* [PROBLEM DETAILS] From the listing below, copy only the lines from the line that contains "C206: none -> 3.3nF (VCC, n14)" to the line that contains "RT101: 4.7k (VIN, VTH) -> 22k (VIN, VTH)", counting those two lines as part of the copy.
=======
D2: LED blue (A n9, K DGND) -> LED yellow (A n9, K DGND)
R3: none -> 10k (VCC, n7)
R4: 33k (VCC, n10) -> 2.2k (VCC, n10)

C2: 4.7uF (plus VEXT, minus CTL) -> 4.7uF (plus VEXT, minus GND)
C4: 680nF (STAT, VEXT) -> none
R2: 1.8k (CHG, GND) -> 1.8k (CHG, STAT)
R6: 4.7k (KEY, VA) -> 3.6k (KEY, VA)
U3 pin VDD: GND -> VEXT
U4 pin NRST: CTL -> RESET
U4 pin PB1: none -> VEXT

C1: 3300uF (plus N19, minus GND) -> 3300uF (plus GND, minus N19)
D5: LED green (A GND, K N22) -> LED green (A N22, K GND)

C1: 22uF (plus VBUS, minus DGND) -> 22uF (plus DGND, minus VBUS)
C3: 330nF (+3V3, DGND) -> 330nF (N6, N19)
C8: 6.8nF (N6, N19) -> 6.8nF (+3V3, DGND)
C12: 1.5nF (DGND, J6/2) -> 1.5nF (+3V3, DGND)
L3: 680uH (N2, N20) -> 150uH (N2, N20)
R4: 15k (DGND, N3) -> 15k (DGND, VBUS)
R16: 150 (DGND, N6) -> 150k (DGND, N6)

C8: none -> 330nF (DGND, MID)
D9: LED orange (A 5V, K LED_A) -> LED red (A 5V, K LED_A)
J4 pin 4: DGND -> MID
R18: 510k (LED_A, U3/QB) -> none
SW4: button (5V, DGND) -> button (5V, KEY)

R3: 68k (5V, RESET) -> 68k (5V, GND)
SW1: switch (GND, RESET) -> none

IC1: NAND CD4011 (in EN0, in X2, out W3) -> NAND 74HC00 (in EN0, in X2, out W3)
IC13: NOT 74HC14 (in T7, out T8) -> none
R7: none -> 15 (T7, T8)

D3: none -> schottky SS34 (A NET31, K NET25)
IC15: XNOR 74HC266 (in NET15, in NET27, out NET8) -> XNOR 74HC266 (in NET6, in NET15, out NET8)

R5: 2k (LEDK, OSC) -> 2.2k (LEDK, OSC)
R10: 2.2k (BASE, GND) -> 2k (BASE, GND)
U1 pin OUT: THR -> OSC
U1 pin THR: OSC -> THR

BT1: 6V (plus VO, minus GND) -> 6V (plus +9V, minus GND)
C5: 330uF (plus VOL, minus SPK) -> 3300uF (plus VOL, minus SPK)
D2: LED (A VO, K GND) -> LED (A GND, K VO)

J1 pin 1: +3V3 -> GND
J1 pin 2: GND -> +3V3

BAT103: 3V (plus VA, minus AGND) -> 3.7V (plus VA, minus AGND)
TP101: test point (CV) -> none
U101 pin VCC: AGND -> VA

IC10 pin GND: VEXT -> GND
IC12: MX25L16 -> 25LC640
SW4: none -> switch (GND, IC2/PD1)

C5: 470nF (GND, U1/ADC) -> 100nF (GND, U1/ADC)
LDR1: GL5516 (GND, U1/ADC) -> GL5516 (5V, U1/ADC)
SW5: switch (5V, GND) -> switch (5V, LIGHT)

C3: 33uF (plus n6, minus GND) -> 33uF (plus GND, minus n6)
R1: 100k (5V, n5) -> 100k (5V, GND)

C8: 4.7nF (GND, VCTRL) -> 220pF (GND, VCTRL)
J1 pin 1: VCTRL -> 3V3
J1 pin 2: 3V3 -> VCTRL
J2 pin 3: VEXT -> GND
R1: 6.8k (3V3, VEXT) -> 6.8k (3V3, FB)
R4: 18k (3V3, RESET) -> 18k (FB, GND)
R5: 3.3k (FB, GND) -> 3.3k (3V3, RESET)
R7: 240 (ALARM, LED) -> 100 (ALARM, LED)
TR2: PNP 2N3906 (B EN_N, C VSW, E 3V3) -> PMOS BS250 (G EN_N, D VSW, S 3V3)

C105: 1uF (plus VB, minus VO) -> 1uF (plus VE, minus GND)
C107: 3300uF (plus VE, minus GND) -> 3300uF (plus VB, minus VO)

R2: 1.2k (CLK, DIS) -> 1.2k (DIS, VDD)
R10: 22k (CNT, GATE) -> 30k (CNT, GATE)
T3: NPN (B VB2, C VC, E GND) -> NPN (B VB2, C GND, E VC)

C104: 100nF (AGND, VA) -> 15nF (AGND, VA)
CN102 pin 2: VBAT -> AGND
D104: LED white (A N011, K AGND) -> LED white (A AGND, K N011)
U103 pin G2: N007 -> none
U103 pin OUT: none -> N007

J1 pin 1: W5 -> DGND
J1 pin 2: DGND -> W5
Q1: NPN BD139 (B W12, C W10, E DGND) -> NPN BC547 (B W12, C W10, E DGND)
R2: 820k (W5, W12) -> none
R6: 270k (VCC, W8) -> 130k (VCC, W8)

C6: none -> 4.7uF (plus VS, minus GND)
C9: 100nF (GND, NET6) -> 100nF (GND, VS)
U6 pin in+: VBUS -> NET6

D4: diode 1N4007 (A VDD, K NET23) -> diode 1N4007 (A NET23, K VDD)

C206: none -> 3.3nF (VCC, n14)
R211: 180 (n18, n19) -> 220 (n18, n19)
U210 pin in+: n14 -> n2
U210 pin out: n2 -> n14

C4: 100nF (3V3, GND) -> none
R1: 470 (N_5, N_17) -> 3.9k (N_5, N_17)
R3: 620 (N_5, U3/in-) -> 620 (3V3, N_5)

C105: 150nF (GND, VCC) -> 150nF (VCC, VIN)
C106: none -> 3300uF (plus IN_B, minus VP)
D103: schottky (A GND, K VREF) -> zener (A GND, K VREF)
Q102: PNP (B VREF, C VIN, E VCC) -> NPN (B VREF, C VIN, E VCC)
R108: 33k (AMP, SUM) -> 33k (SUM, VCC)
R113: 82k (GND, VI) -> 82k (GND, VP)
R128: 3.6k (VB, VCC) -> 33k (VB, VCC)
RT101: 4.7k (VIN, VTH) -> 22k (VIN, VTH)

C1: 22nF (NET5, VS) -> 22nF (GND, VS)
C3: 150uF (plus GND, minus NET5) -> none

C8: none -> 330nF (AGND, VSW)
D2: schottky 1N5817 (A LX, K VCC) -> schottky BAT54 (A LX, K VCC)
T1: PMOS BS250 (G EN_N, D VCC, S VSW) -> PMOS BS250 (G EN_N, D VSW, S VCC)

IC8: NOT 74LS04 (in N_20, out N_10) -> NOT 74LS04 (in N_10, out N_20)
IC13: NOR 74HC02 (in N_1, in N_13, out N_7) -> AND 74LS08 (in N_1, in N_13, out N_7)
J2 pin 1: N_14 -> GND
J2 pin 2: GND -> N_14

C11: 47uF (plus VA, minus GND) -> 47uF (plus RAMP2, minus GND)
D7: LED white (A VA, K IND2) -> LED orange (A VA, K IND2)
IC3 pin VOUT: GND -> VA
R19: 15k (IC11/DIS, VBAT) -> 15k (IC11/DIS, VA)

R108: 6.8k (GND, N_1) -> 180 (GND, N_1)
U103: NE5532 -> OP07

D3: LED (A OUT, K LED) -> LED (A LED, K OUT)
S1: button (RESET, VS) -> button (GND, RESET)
=======
* [RESULT BELOW]
C206: none -> 3.3nF (VCC, n14)
R211: 180 (n18, n19) -> 220 (n18, n19)
U210 pin in+: n14 -> n2
U210 pin out: n2 -> n14

C4: 100nF (3V3, GND) -> none
R1: 470 (N_5, N_17) -> 3.9k (N_5, N_17)
R3: 620 (N_5, U3/in-) -> 620 (3V3, N_5)

C105: 150nF (GND, VCC) -> 150nF (VCC, VIN)
C106: none -> 3300uF (plus IN_B, minus VP)
D103: schottky (A GND, K VREF) -> zener (A GND, K VREF)
Q102: PNP (B VREF, C VIN, E VCC) -> NPN (B VREF, C VIN, E VCC)
R108: 33k (AMP, SUM) -> 33k (SUM, VCC)
R113: 82k (GND, VI) -> 82k (GND, VP)
R128: 3.6k (VB, VCC) -> 33k (VB, VCC)
RT101: 4.7k (VIN, VTH) -> 22k (VIN, VTH)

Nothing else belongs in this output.